Task to carry out
From the records below, print only the part that opens with the line containing "none -> yellow 1x3 brick [549,198,593,333]" and closes with the line containing "none -> yellow 2x2"; omit the pictures.

Colored object listings
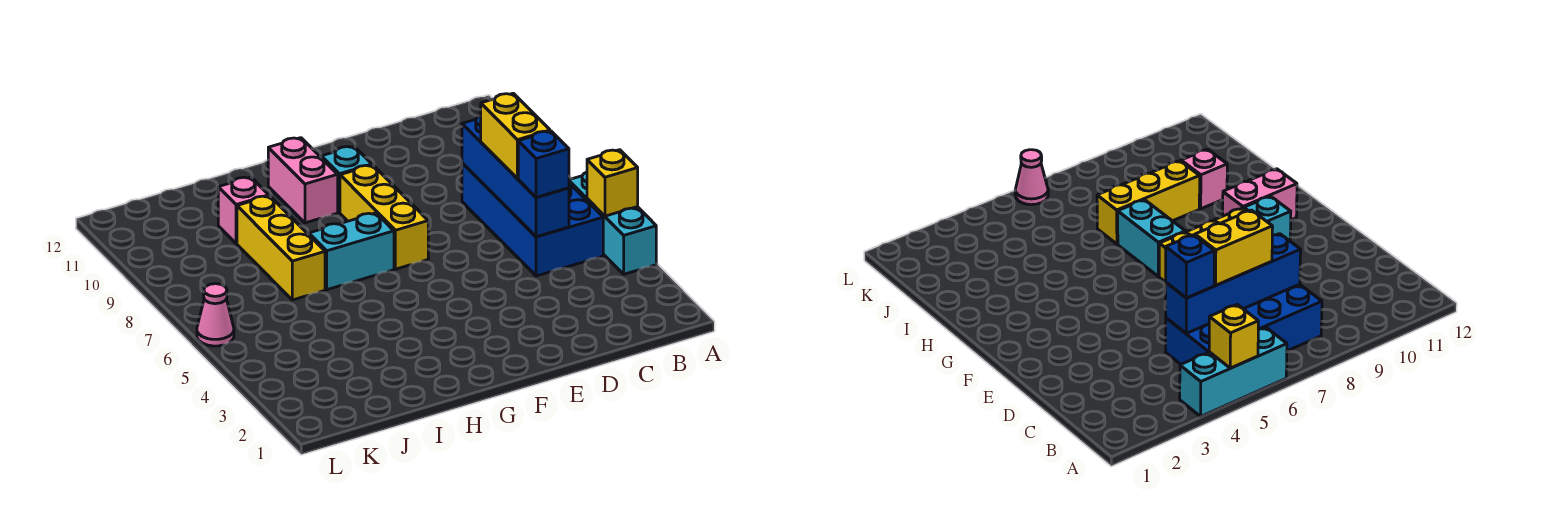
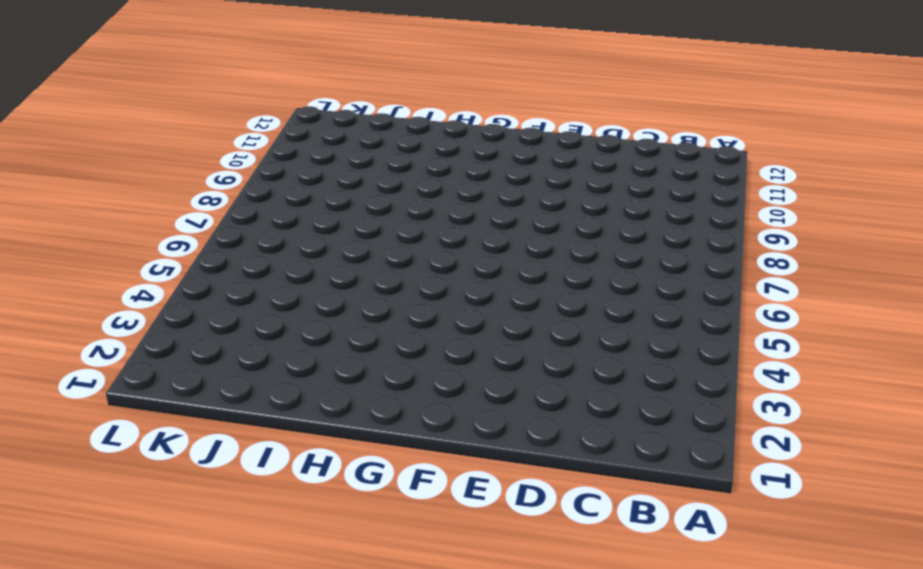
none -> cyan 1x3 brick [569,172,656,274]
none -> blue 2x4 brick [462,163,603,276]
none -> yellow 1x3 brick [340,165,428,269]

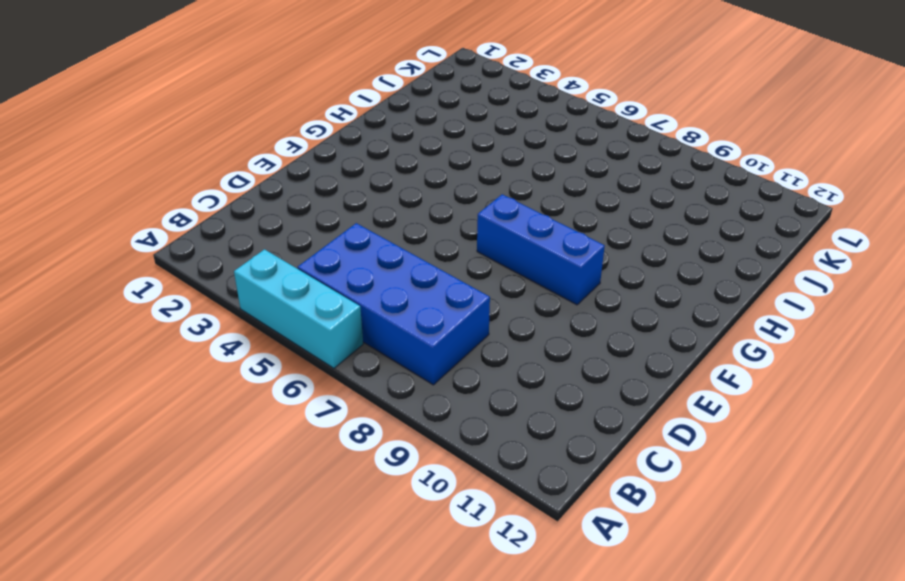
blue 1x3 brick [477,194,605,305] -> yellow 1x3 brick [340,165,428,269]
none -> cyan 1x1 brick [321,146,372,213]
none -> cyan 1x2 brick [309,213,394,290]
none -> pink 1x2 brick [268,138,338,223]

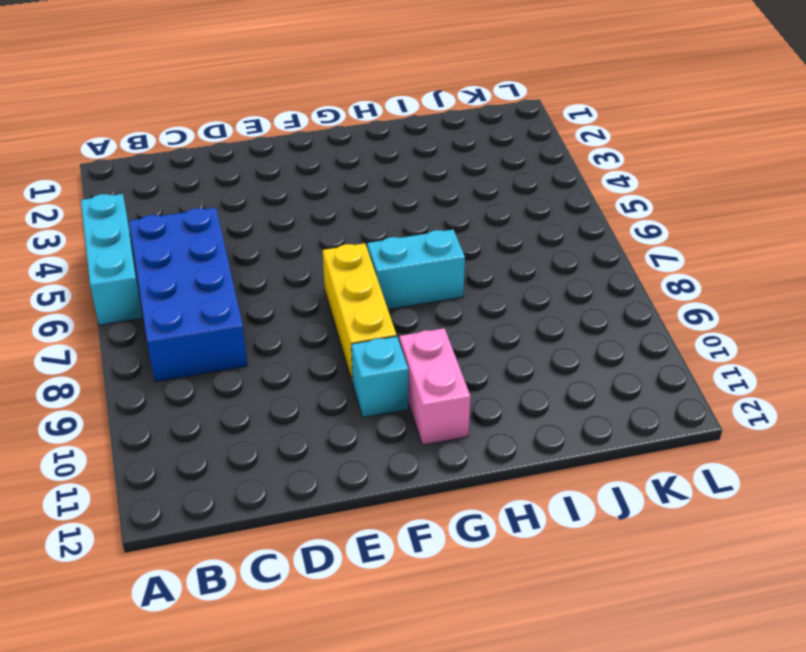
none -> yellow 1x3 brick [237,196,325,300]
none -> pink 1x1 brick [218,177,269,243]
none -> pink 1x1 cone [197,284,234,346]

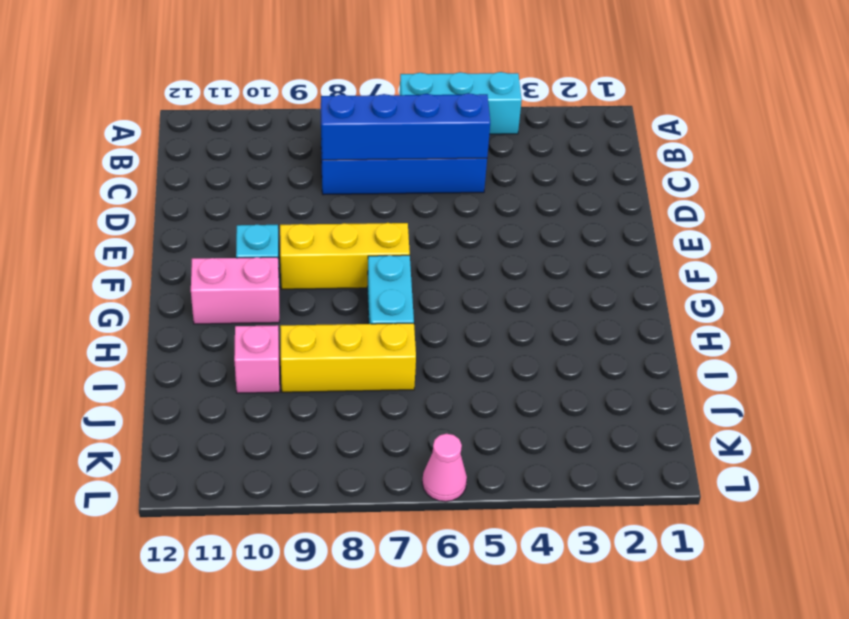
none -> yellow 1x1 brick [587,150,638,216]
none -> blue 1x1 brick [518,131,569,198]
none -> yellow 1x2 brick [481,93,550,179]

==

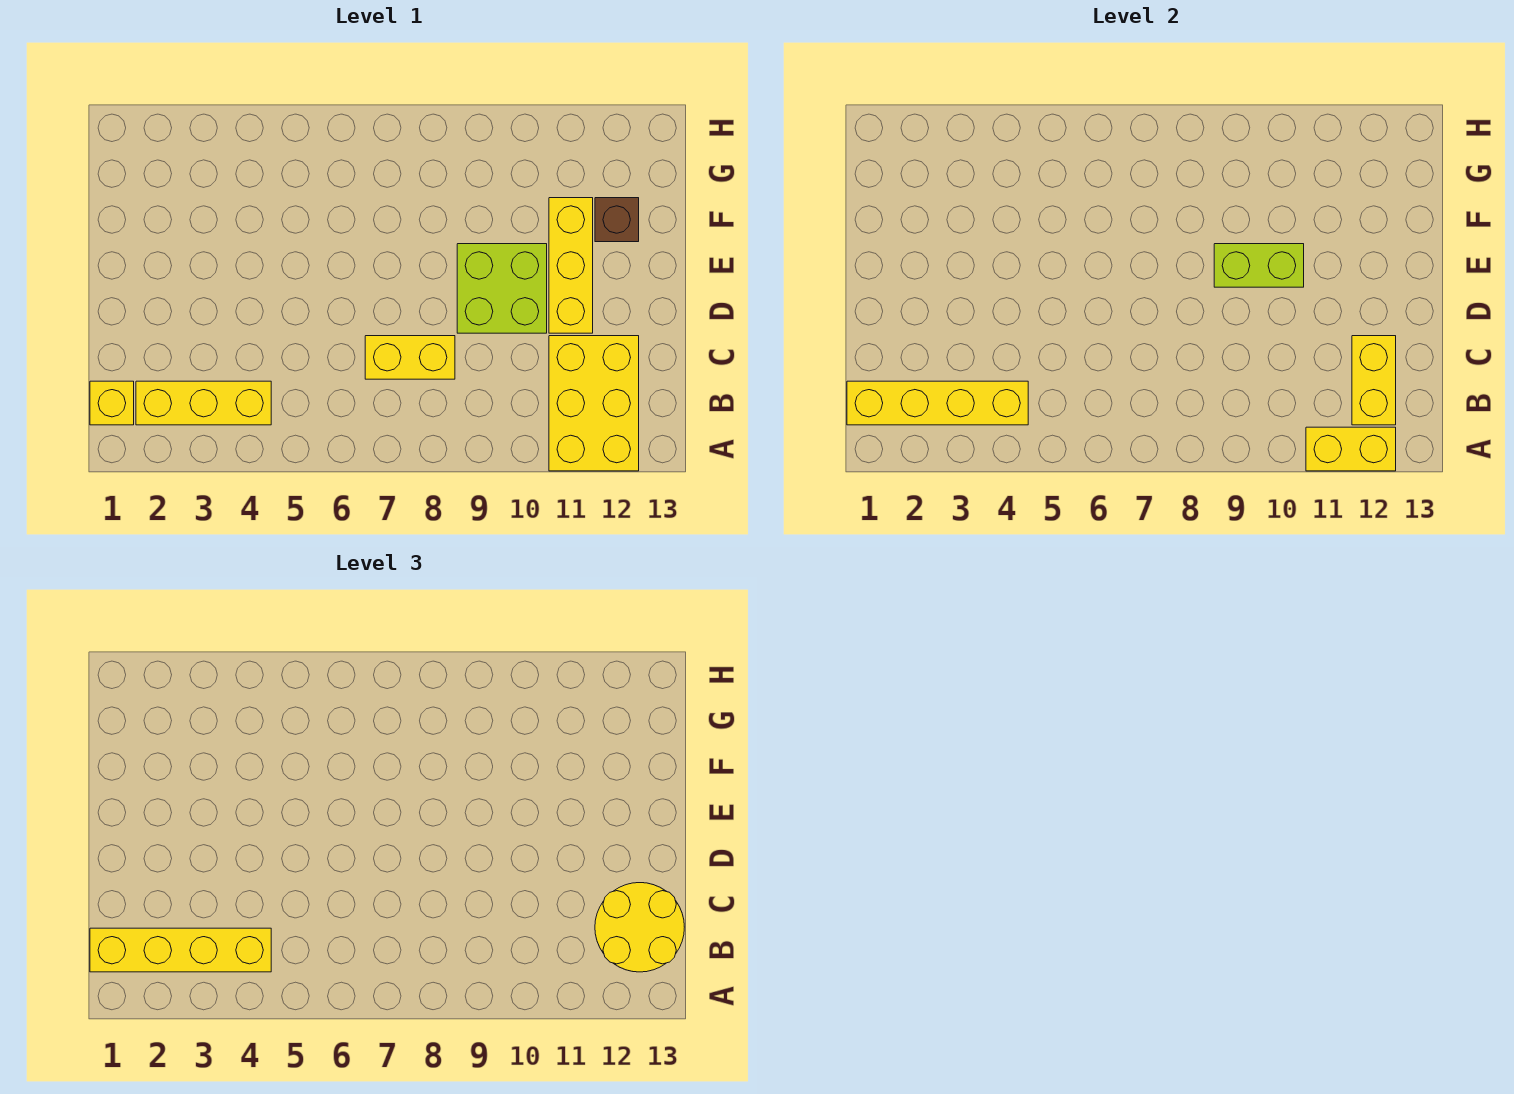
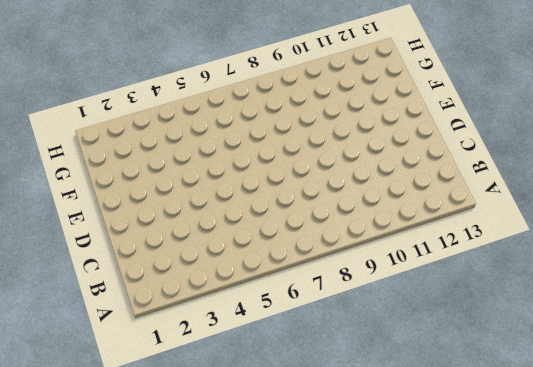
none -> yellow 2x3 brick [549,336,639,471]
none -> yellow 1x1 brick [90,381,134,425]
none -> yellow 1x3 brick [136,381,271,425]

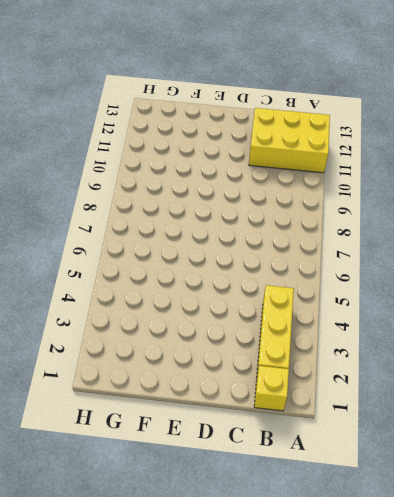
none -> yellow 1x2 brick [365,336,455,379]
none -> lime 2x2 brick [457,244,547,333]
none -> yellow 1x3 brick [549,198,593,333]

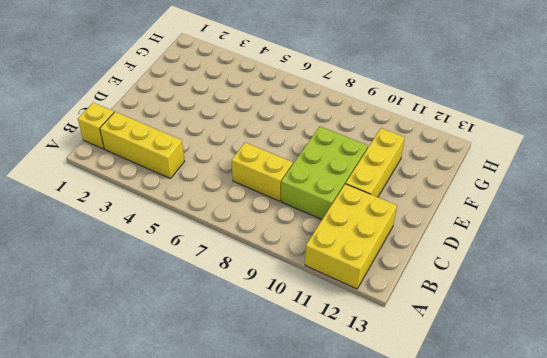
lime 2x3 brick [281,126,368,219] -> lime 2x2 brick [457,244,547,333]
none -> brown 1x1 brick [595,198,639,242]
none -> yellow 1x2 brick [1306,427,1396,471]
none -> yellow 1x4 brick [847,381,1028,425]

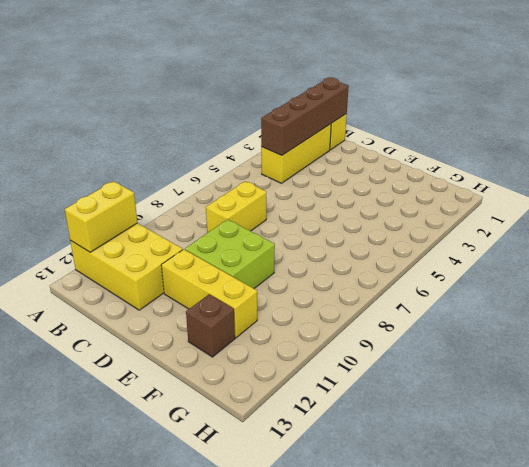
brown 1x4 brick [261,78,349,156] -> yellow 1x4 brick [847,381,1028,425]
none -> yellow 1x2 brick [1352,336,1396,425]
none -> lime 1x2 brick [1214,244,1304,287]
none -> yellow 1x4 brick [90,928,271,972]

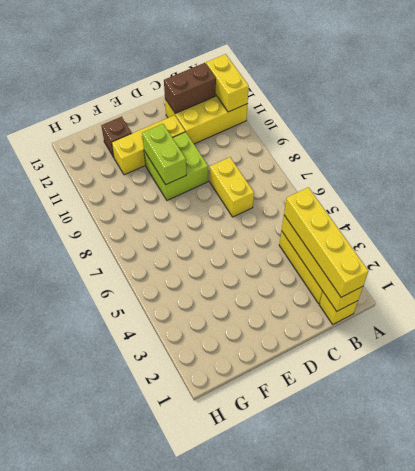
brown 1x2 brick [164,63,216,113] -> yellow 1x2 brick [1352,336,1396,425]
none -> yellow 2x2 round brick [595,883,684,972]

Completed exercise
none -> yellow 1x3 brick [549,198,593,333]

lime 2x3 brick [281,126,368,219] -> lime 2x2 brick [457,244,547,333]
none -> brown 1x1 brick [595,198,639,242]
none -> yellow 1x2 brick [1306,427,1396,471]
none -> yellow 1x4 brick [847,381,1028,425]

brown 1x4 brick [261,78,349,156] -> yellow 1x4 brick [847,381,1028,425]
none -> yellow 1x2 brick [1352,336,1396,425]
none -> lime 1x2 brick [1214,244,1304,287]
none -> yellow 1x4 brick [90,928,271,972]

brown 1x2 brick [164,63,216,113] -> yellow 1x2 brick [1352,336,1396,425]
none -> yellow 2x2 round brick [595,883,684,972]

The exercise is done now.